(DATASET EXTRACT Opens)

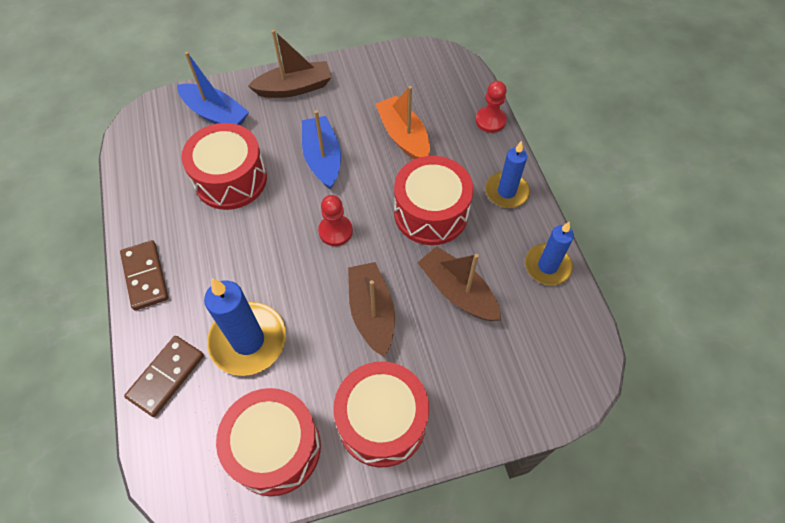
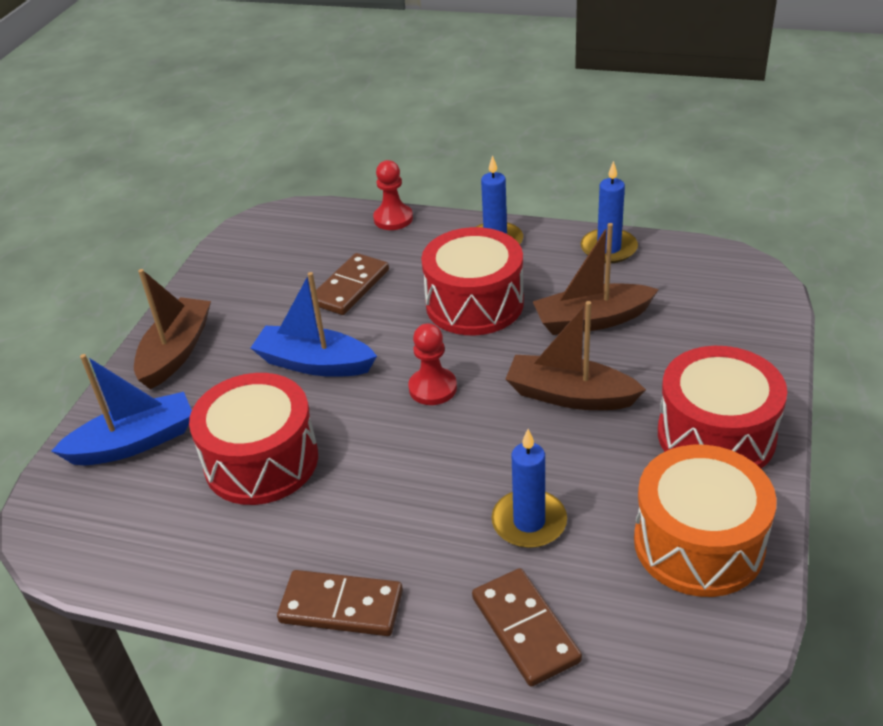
camera: 55 degrees left, 20 degrees down
(248, 340) = (529, 522): blue candle -> blue candle, size x0.65
(275, 448) = (698, 543): red drum -> orange drum
(403, 137) = (350, 287): orange boat -> brown domino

(DATASET EXTRACT Closes)

▶ DIRECTIONS FOR THIS TASK
Write out the material above once more, exactly as it reads, with no pictures.

▶ RESULT OF THE TASK
camera: 55 degrees left, 20 degrees down
(248, 340) = (529, 522): blue candle -> blue candle, size x0.65
(275, 448) = (698, 543): red drum -> orange drum
(403, 137) = (350, 287): orange boat -> brown domino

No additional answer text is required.